## [HOW TO COMPLETE THIS TASK]
Scan the data beneath this task and copy each line that includes "triangle".

--- EXCERPTED RECORDS Enclosed Below ---

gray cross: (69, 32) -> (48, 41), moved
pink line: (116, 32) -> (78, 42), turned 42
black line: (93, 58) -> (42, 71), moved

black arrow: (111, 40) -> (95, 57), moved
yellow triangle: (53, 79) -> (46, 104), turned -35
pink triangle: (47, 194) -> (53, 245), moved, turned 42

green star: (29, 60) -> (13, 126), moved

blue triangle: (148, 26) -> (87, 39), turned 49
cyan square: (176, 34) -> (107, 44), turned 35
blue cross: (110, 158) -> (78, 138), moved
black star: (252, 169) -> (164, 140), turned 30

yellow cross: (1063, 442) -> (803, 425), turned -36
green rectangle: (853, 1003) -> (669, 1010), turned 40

--- End of Enclosed EXCERPTED RECORDS ---
--- EXCERPTED RECORDS Enclosed Below ---

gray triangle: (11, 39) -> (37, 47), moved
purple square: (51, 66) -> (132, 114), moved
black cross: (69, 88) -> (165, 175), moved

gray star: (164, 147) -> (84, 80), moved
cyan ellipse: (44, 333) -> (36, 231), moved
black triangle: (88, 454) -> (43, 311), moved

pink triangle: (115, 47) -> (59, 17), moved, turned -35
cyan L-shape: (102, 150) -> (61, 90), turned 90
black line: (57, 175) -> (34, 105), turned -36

--- End of Enclosed EXCERPTED RECORDS ---

## [ANSWER TO THE EXERCISE]
yellow triangle: (53, 79) -> (46, 104), turned -35
pink triangle: (47, 194) -> (53, 245), moved, turned 42
blue triangle: (148, 26) -> (87, 39), turned 49
gray triangle: (11, 39) -> (37, 47), moved
black triangle: (88, 454) -> (43, 311), moved
pink triangle: (115, 47) -> (59, 17), moved, turned -35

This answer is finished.